***** Data for this task *****

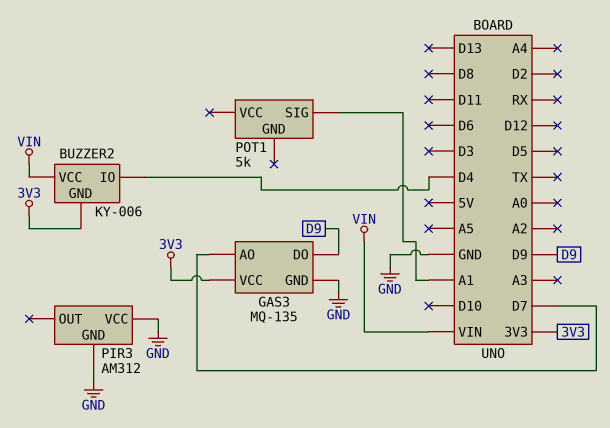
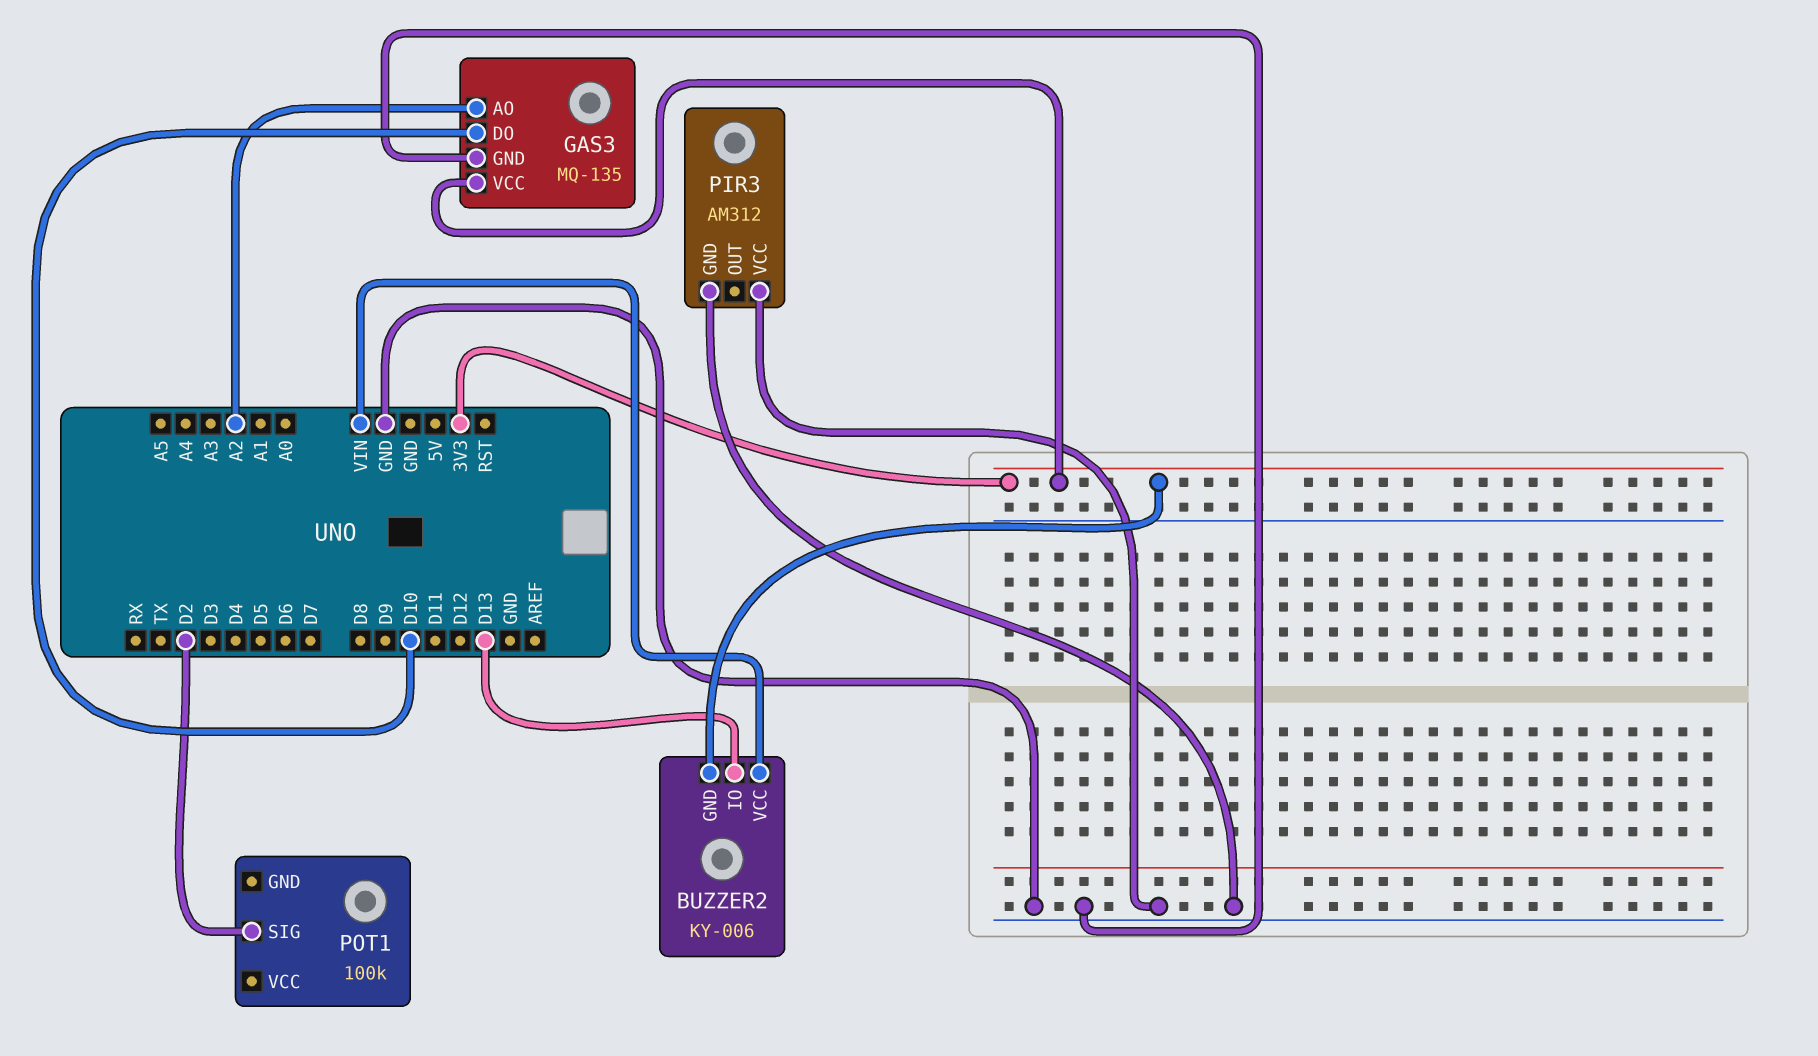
BUZZER2 pin IO: D4 -> D13
GAS3 pin AO: D7 -> A2
GAS3 pin DO: D9 -> D10
POT1: 5k -> 100k
POT1 pin SIG: A1 -> D2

*****

◆ Exercise goal
Reproduce the complete set of records verbatim and omit the pictures.

◆ Exercise result
BUZZER2 pin IO: D4 -> D13
GAS3 pin AO: D7 -> A2
GAS3 pin DO: D9 -> D10
POT1: 5k -> 100k
POT1 pin SIG: A1 -> D2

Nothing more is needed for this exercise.